— Exercise prompt —
How do the lines below between the ones holding "red plate G17:I17 level 1 -> none" and "green plate L16:M16", inclusive, read? Give them again exactly, with no other lines.

— Exercise material —
Segment Open
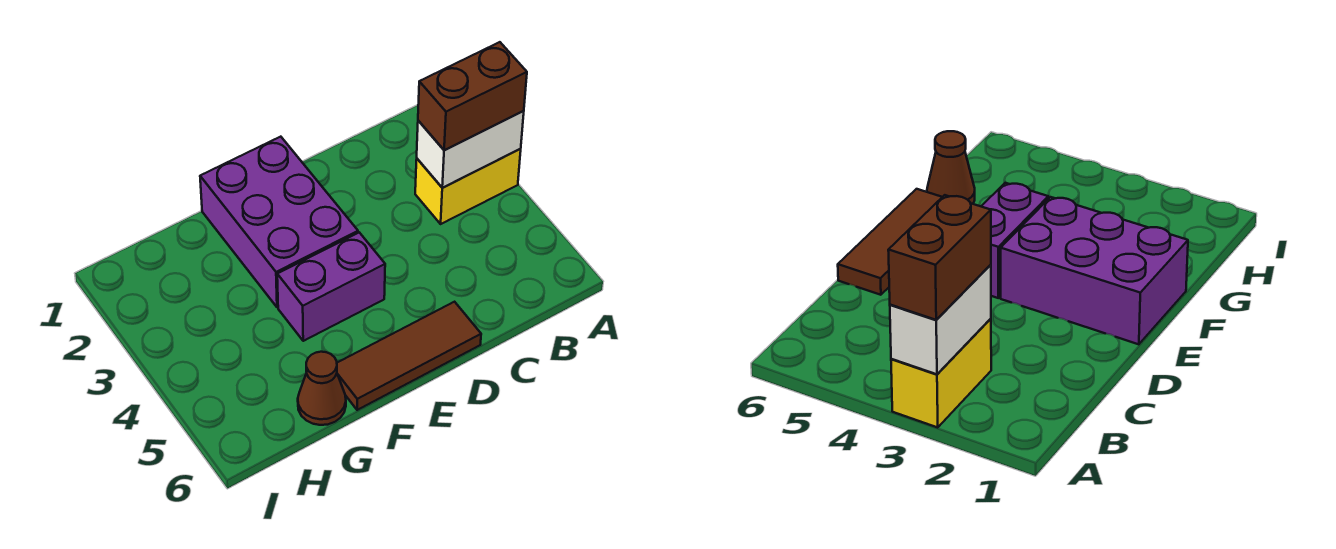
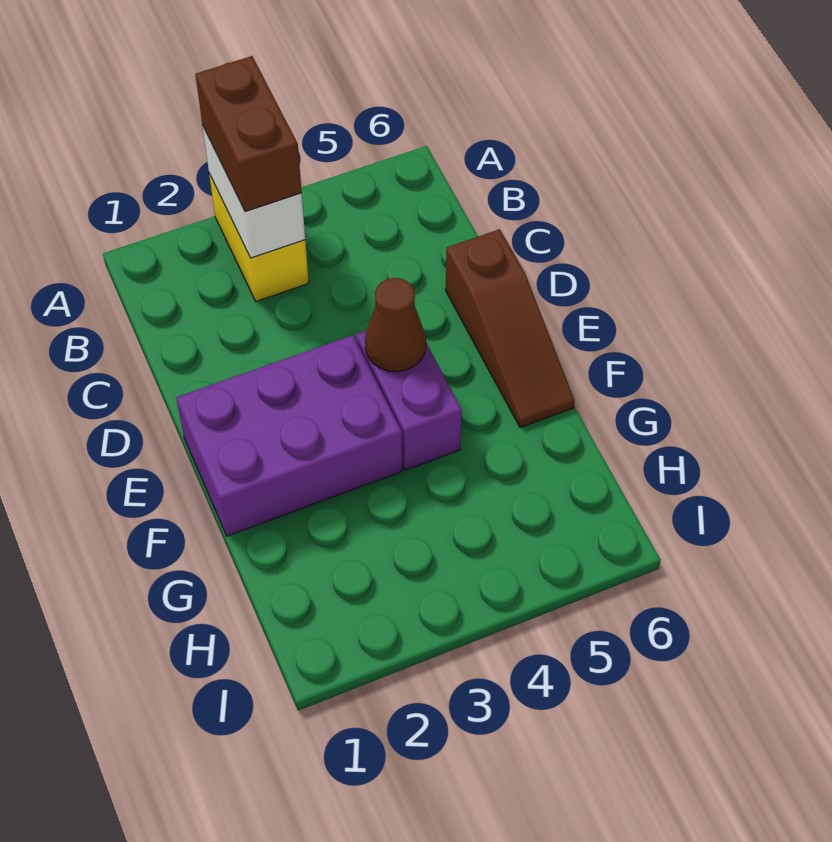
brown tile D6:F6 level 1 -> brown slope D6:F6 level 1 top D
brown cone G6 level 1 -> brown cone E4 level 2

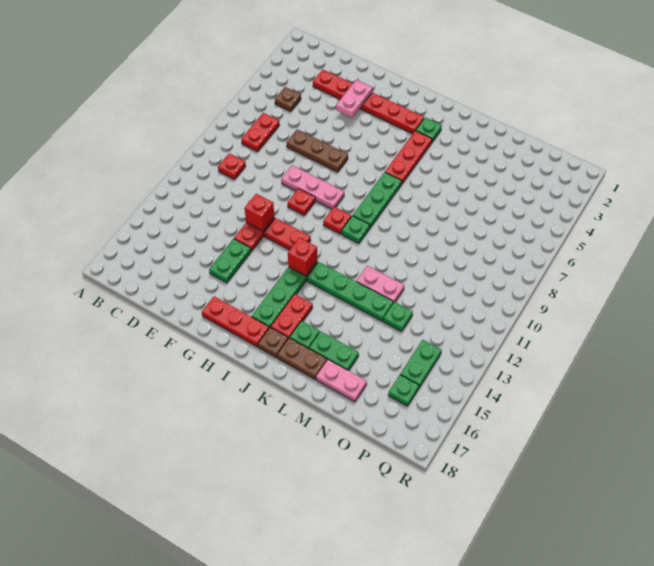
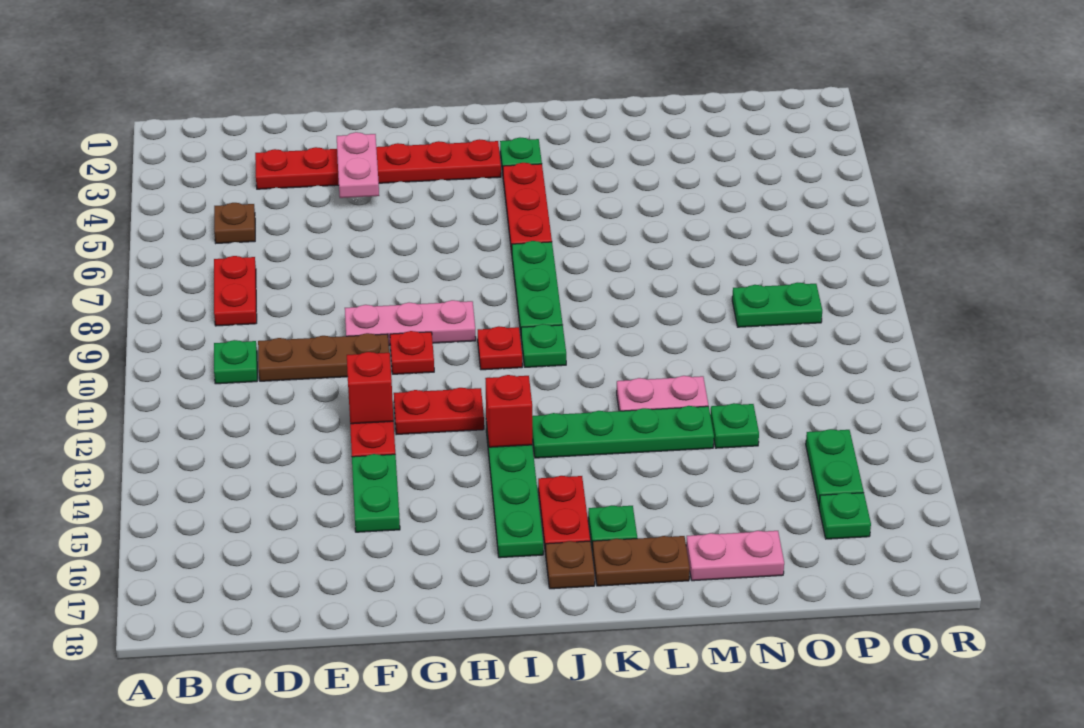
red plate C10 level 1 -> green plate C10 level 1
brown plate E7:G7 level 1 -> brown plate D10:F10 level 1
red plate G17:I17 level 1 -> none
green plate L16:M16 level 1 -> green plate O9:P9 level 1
Segment Closed
Segment Open
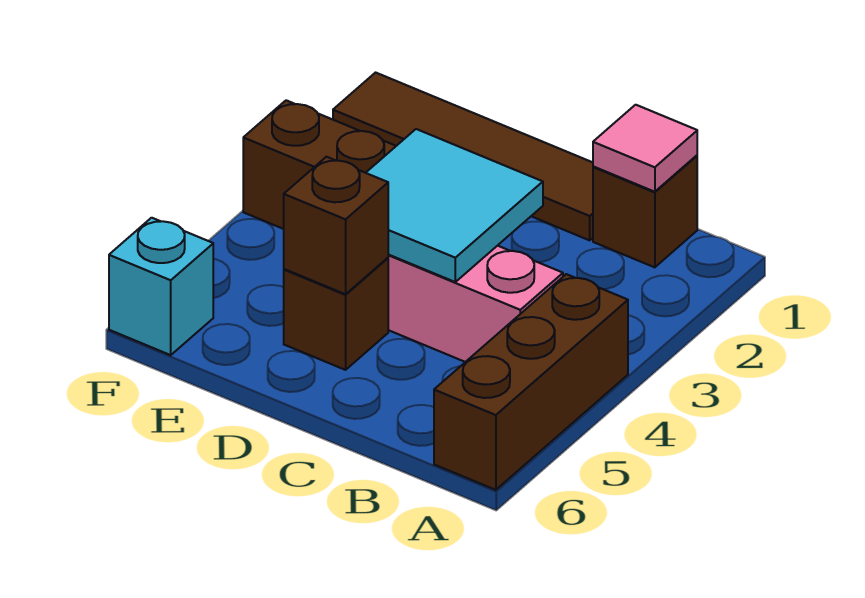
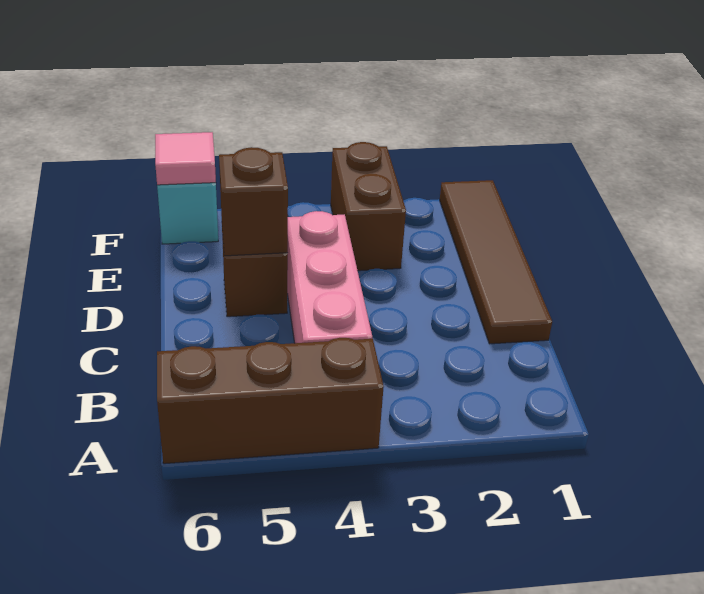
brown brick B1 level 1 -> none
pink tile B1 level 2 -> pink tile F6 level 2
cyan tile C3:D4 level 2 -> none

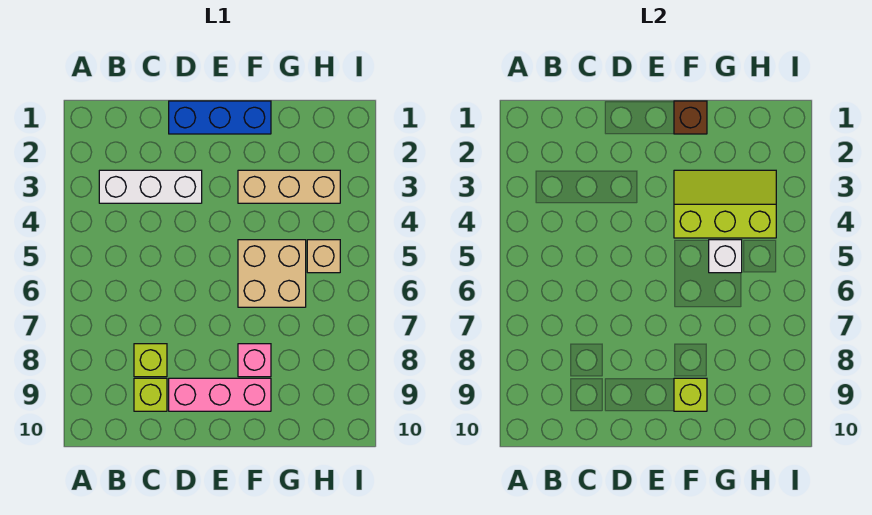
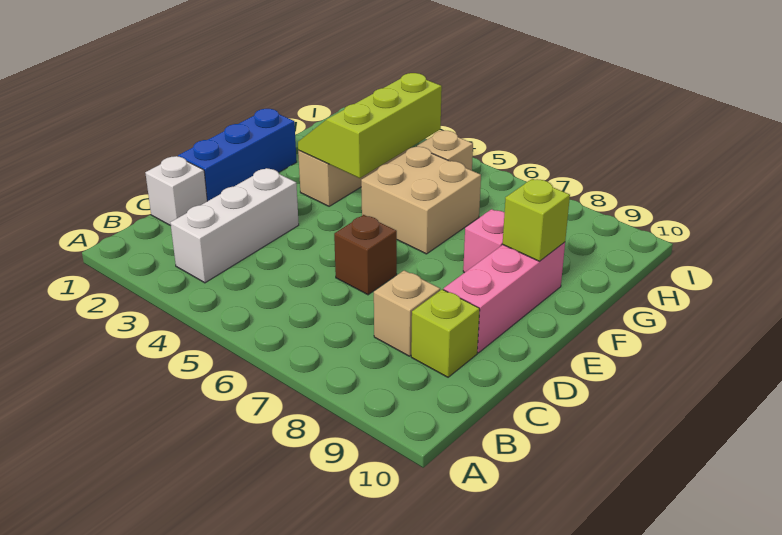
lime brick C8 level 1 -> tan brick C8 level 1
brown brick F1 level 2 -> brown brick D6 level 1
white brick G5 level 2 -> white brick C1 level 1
Segment Closed
Segment Open
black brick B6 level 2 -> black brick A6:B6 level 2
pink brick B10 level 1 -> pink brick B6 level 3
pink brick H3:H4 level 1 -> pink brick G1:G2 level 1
Segment Closed
— Problem solution —
red plate G17:I17 level 1 -> none
green plate L16:M16 level 1 -> green plate O9:P9 level 1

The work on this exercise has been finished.